Change detection data:
————————
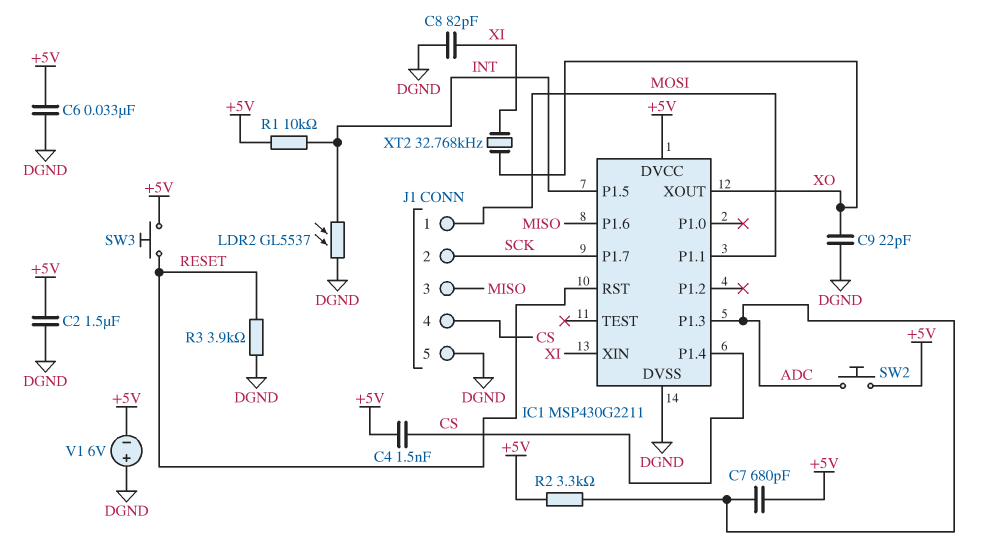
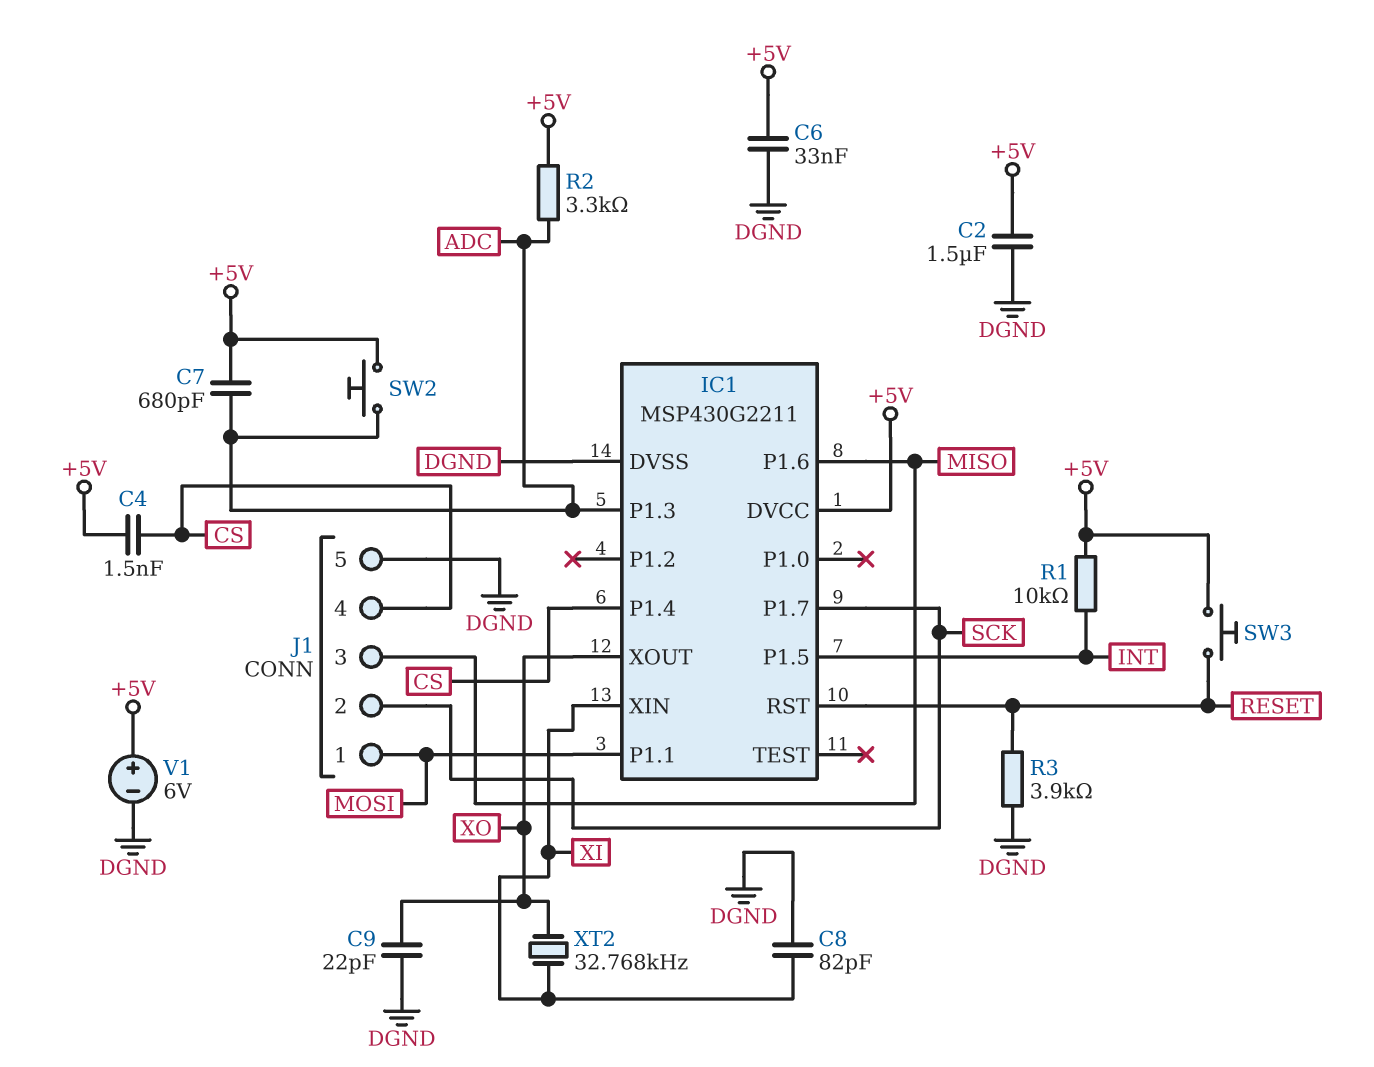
LDR2: GL5537 (DGND, INT) -> none
V1: 6V (plus DGND, minus +5V) -> 6V (plus +5V, minus DGND)

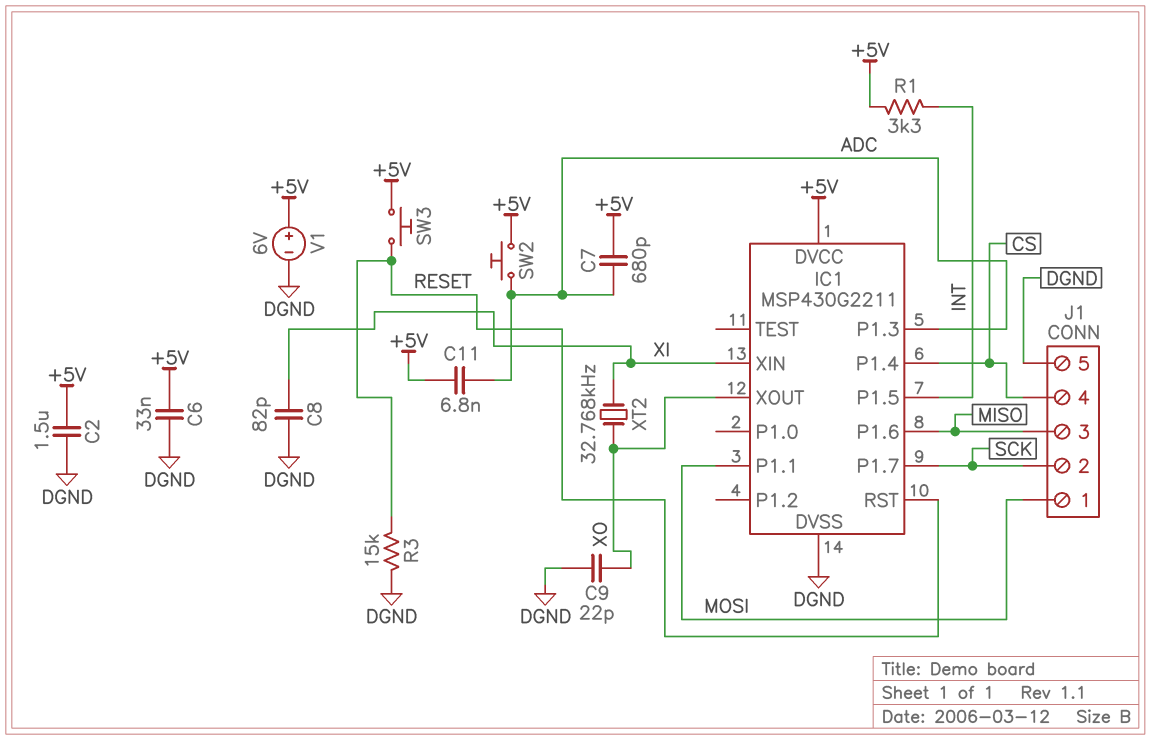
C4: 1.5nF (+5V, CS) -> none
C11: none -> 6.8nF (+5V, ADC)
R1: 10k (+5V, INT) -> 3.3k (+5V, INT)
R2: 3.3k (+5V, ADC) -> none
R3: 3.9k (DGND, RESET) -> 15k (DGND, RESET)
————————
▶ The problem
Reproduce the records above exactly, starting with the line that contains "R1: 10k (+5V, INT) -> 3.3k (+5V, INT)" and ending with the last line.

▶ Solution below
R1: 10k (+5V, INT) -> 3.3k (+5V, INT)
R2: 3.3k (+5V, ADC) -> none
R3: 3.9k (DGND, RESET) -> 15k (DGND, RESET)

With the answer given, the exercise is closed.